Description of the task | Leaving the pictures aside, repeat each line below exactly.

Data section |

%%

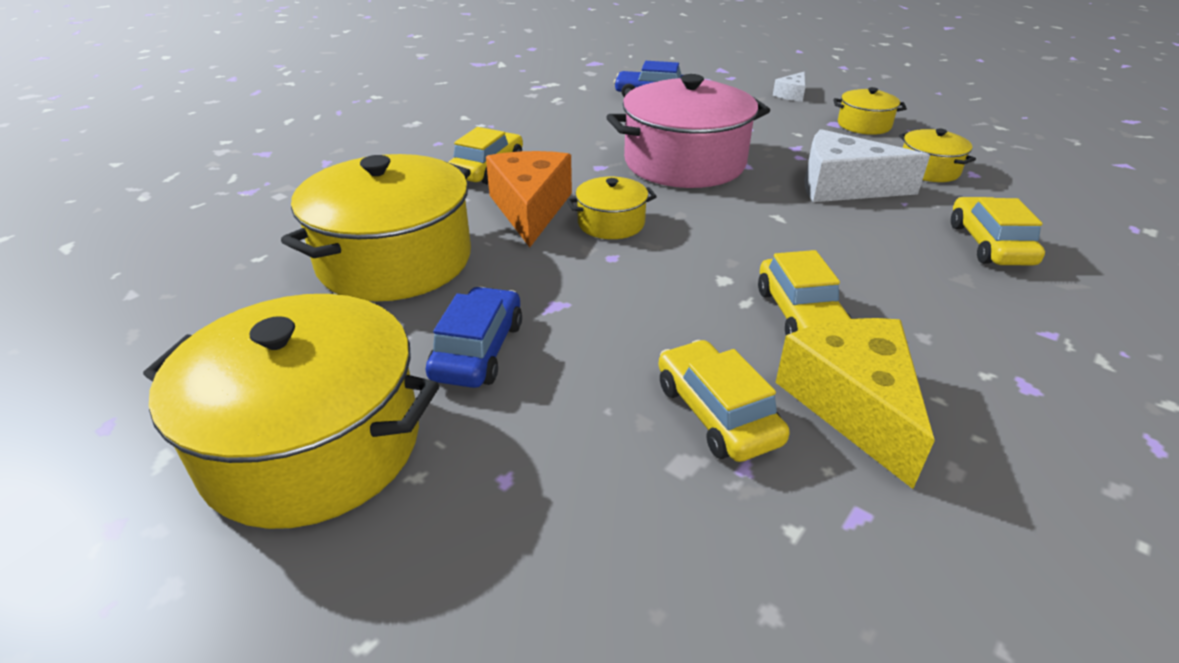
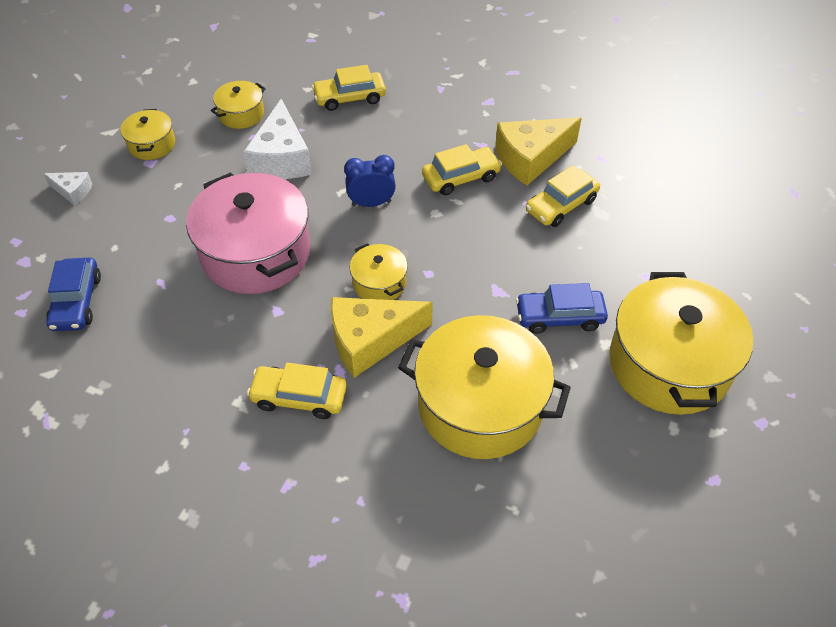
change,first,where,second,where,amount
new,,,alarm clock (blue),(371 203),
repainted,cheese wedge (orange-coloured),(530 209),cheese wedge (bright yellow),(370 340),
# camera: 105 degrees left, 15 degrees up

%%

Exercise output |
change,first,where,second,where,amount
new,,,alarm clock (blue),(371 203),
repainted,cheese wedge (orange-coloured),(530 209),cheese wedge (bright yellow),(370 340),
# camera: 105 degrees left, 15 degrees up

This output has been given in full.